Exercise instructions: Only the lines from the start of the data through the line with "first_place: [209, 345]" belong in the copy. Restate them word for word, minus the pictures.

+ + +

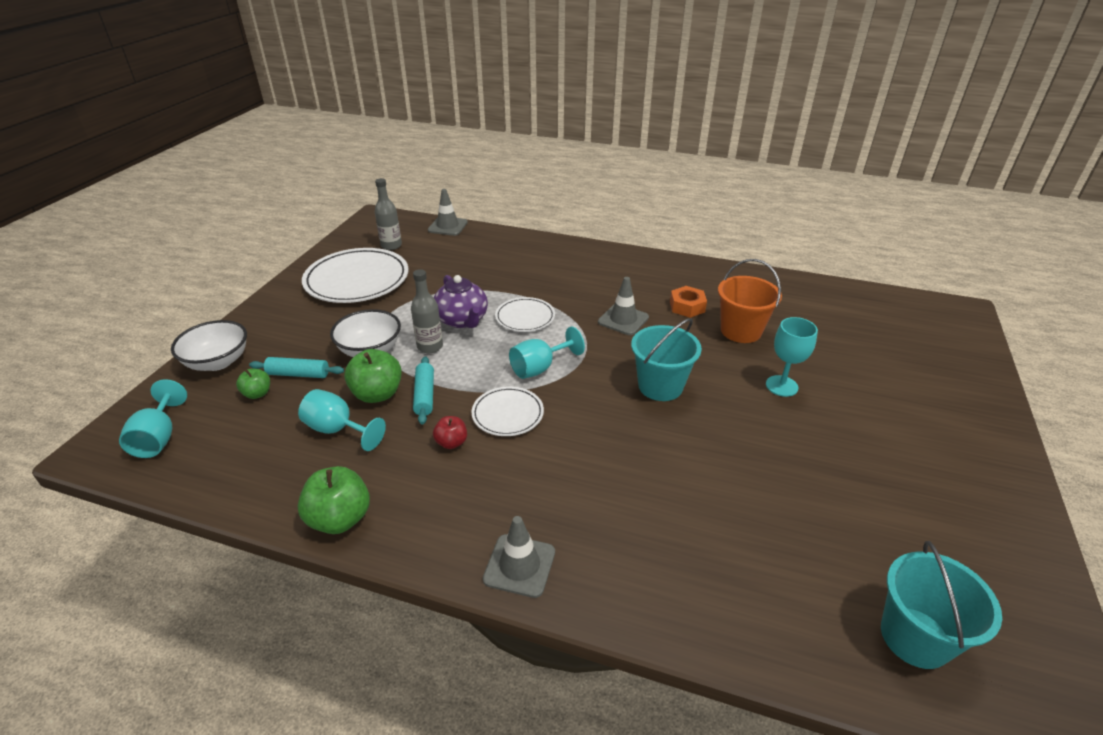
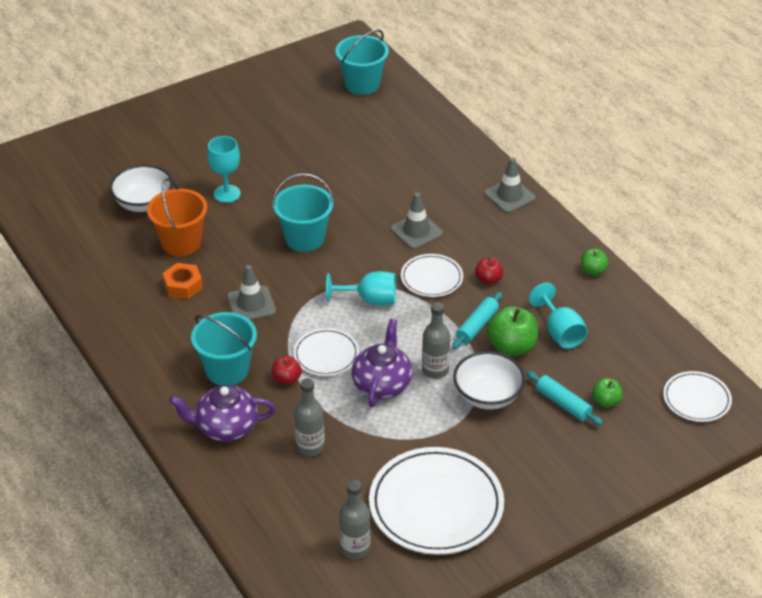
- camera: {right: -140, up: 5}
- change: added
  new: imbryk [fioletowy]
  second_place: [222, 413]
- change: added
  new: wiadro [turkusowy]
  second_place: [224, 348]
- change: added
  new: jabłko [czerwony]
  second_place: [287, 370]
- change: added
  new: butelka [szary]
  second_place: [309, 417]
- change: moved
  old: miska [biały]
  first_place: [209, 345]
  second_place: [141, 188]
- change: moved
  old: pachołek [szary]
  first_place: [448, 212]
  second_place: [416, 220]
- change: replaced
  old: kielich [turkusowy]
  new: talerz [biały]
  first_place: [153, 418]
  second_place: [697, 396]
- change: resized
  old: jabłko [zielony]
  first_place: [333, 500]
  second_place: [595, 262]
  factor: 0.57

+ + +

Reply:
- camera: {right: -140, up: 5}
- change: added
  new: imbryk [fioletowy]
  second_place: [222, 413]
- change: added
  new: wiadro [turkusowy]
  second_place: [224, 348]
- change: added
  new: jabłko [czerwony]
  second_place: [287, 370]
- change: added
  new: butelka [szary]
  second_place: [309, 417]
- change: moved
  old: miska [biały]
  first_place: [209, 345]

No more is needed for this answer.